(How to complete this task): Only text lines belong in the answer: the lines from the first one in the records through the line with "brown diamond at", copied exactly.

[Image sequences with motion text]
══════════════════════════════
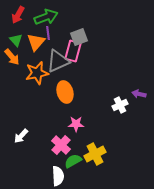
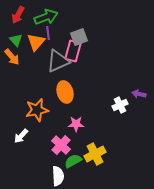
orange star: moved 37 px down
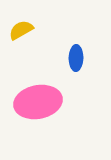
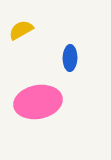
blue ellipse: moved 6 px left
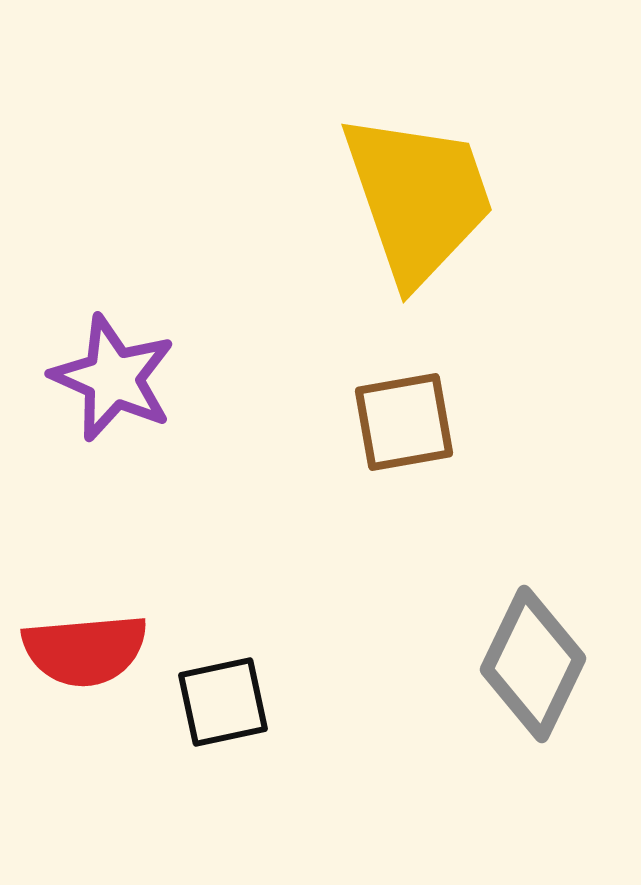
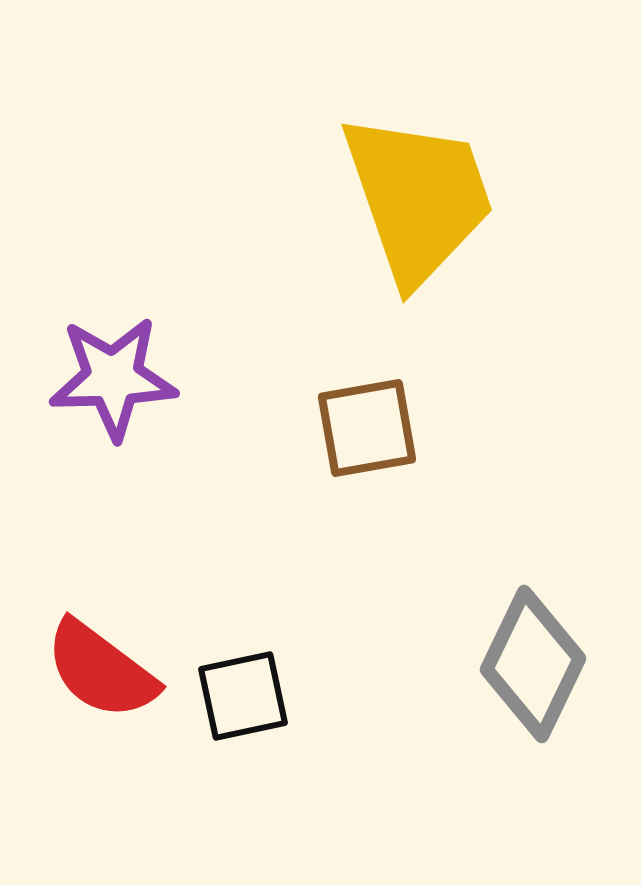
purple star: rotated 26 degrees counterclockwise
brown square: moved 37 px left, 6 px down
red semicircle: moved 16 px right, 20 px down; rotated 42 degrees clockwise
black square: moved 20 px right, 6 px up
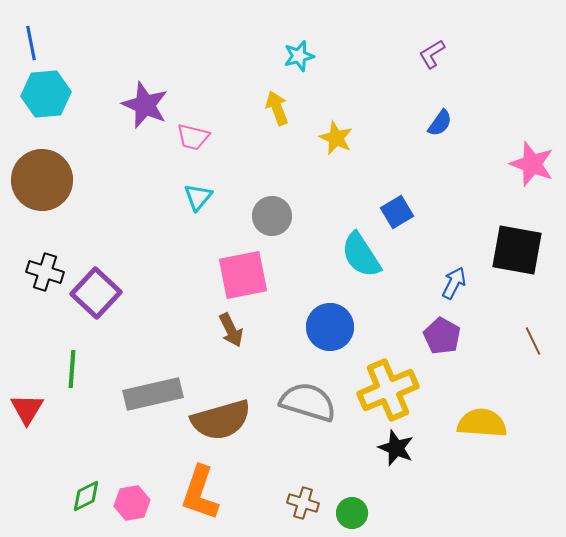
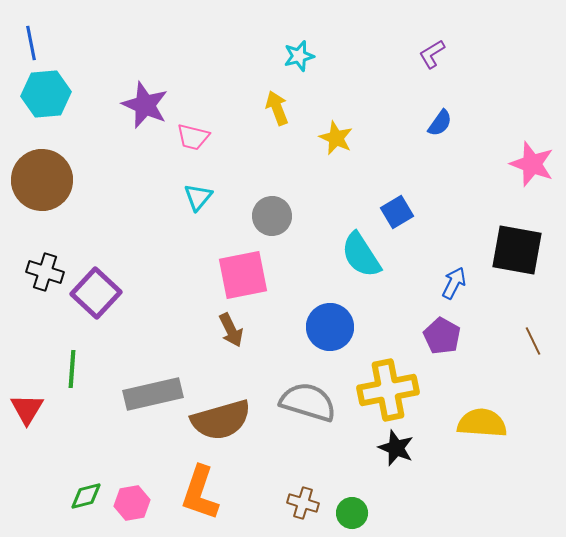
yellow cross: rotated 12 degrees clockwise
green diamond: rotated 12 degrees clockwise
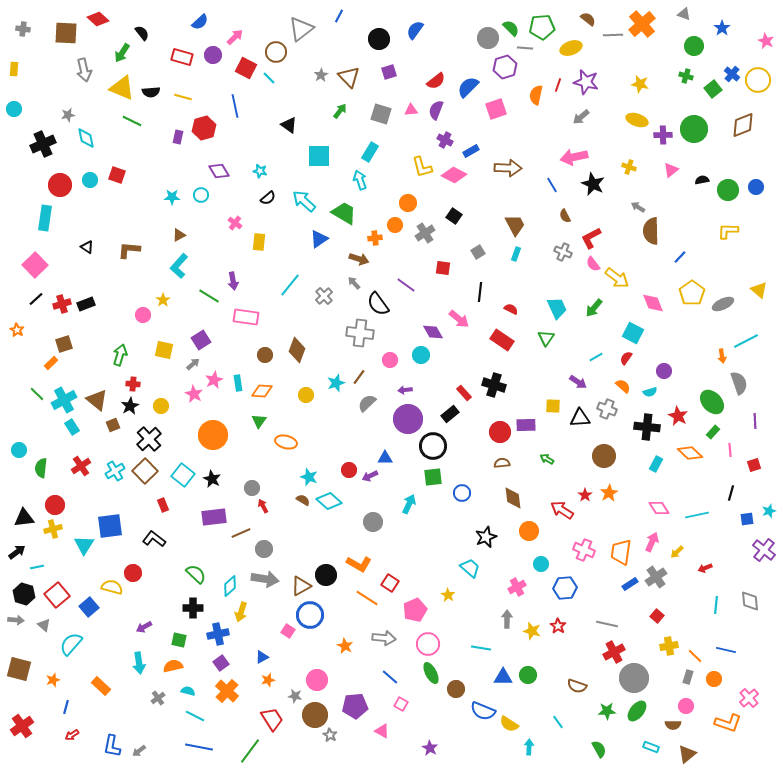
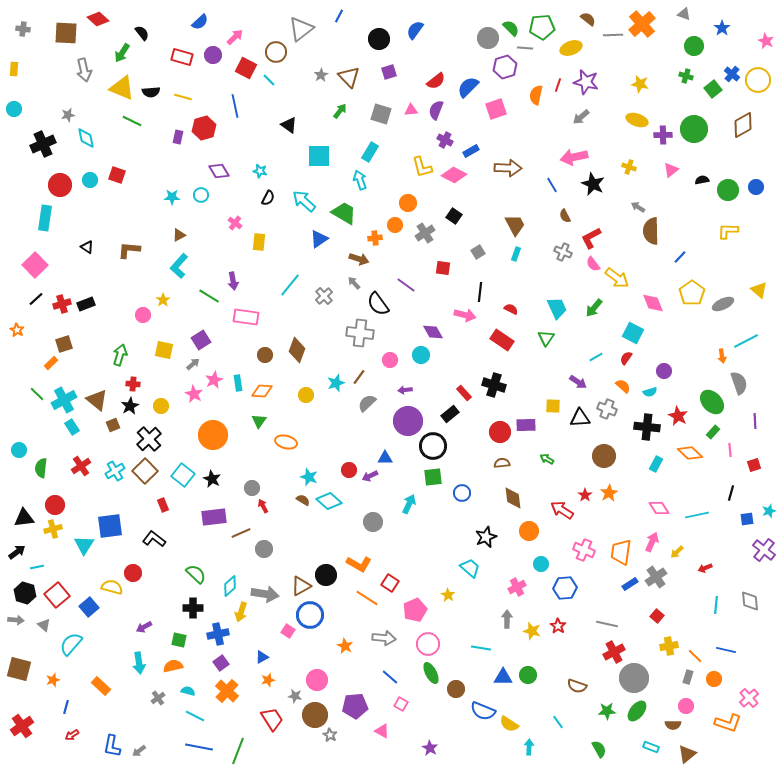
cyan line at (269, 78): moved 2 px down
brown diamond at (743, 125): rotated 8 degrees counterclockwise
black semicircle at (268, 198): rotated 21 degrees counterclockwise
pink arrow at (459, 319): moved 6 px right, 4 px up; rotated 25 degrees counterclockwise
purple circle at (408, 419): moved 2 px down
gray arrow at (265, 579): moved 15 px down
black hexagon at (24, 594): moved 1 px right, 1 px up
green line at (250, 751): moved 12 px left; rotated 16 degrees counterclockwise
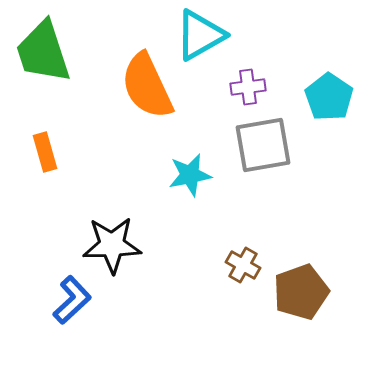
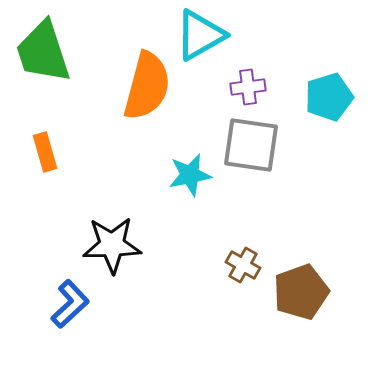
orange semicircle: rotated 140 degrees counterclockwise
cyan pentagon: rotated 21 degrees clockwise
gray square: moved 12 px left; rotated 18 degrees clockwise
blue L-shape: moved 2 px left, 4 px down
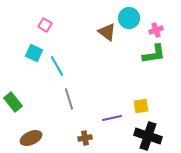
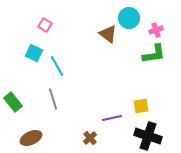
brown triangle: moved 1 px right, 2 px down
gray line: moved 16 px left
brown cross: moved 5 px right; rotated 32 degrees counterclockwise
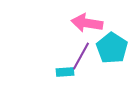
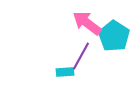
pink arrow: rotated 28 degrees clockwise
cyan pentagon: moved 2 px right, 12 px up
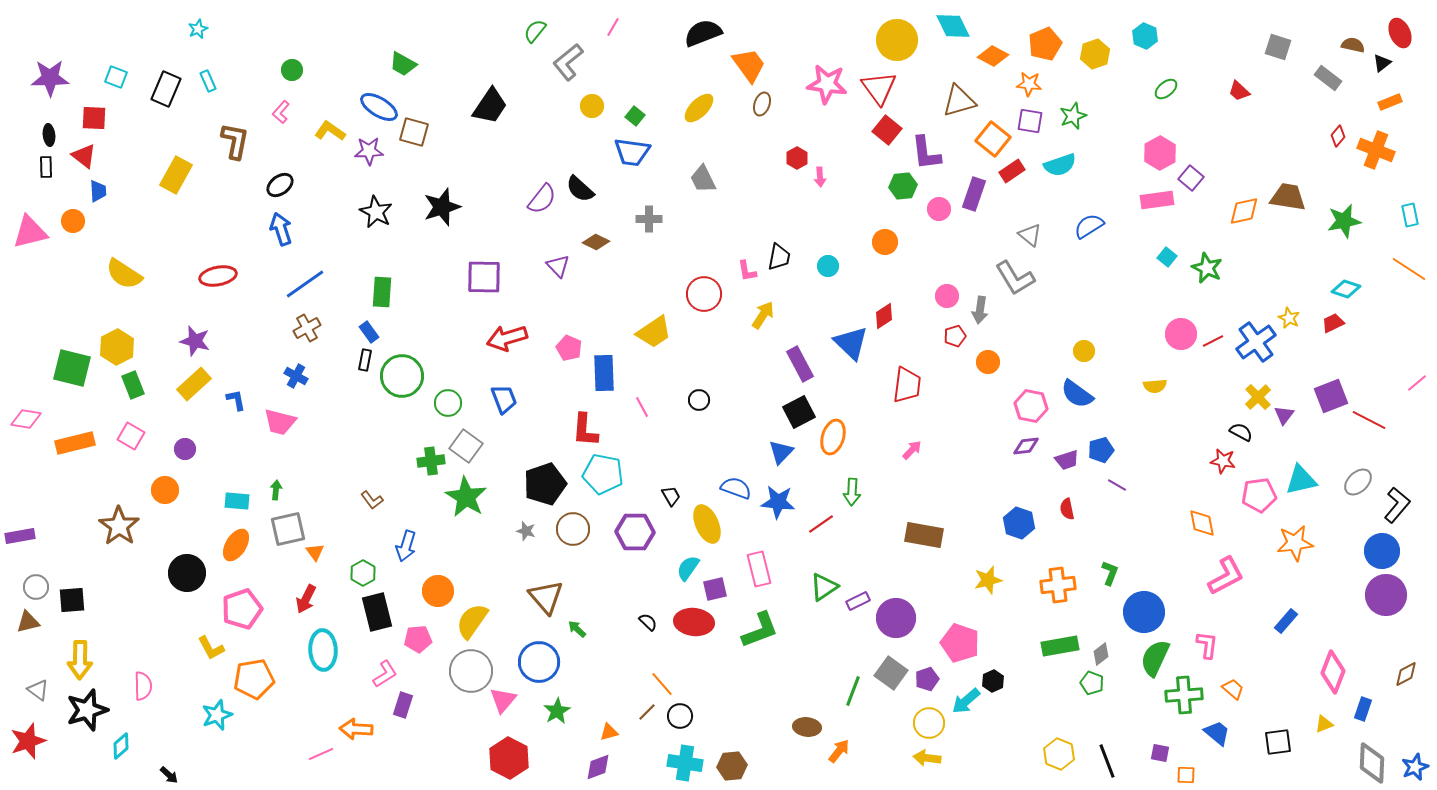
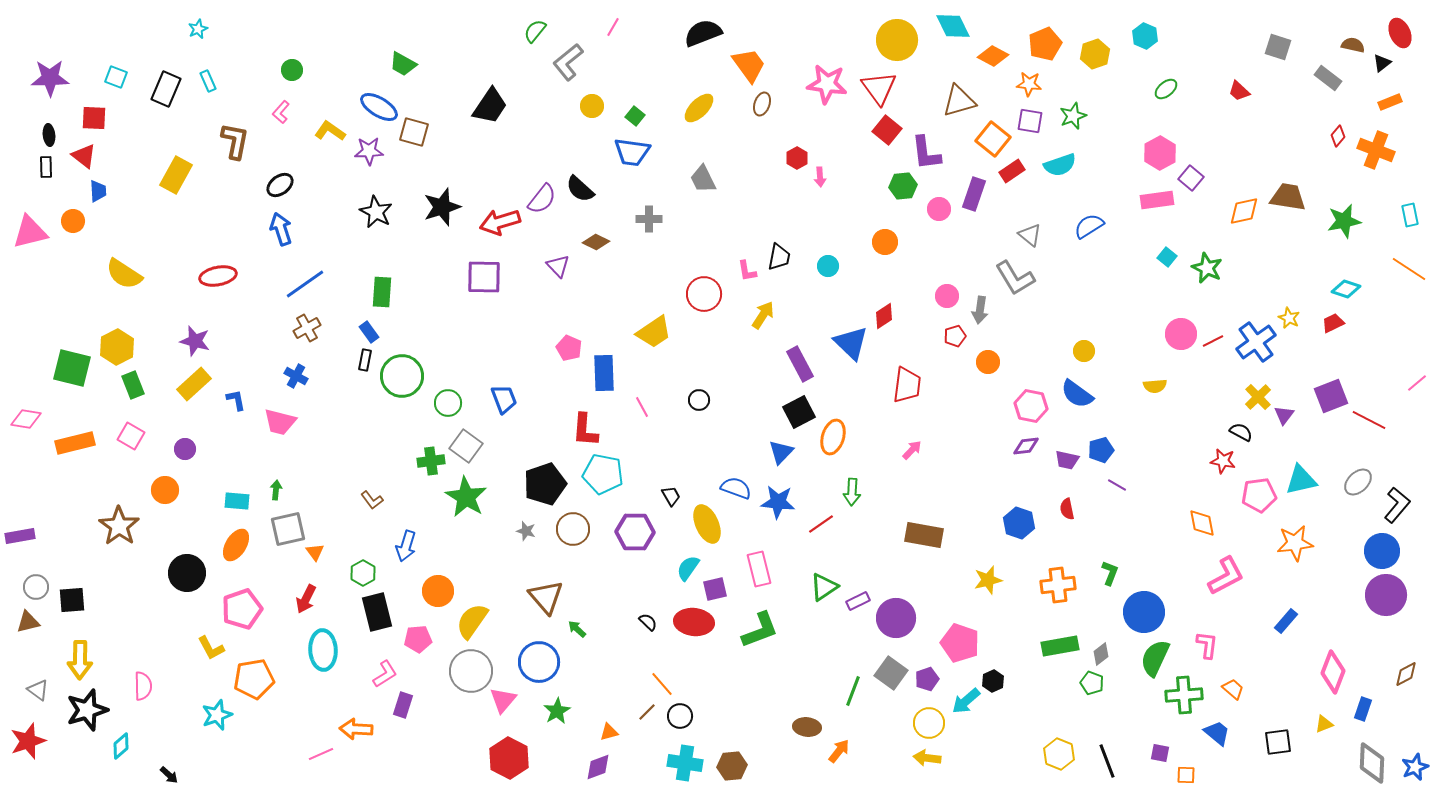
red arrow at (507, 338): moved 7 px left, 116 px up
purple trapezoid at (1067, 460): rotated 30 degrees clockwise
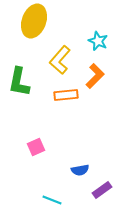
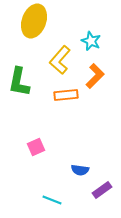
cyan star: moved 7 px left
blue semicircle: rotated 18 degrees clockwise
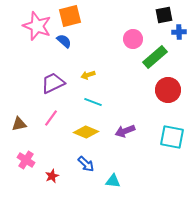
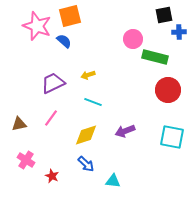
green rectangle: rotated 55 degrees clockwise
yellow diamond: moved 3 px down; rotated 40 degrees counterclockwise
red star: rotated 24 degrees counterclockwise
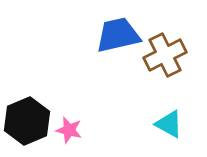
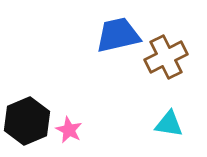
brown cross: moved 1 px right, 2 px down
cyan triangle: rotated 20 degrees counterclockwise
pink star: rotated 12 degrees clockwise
══════════════════════════════
(Written solution):
orange star: moved 37 px down
blue ellipse: moved 6 px left
purple star: rotated 26 degrees counterclockwise
brown square: moved 37 px left, 6 px down
red semicircle: moved 16 px right, 20 px down; rotated 42 degrees clockwise
black square: moved 20 px right, 6 px up
yellow cross: rotated 12 degrees clockwise
green diamond: rotated 12 degrees clockwise
cyan line at (269, 78): moved 2 px down
brown diamond at (743, 125): rotated 8 degrees counterclockwise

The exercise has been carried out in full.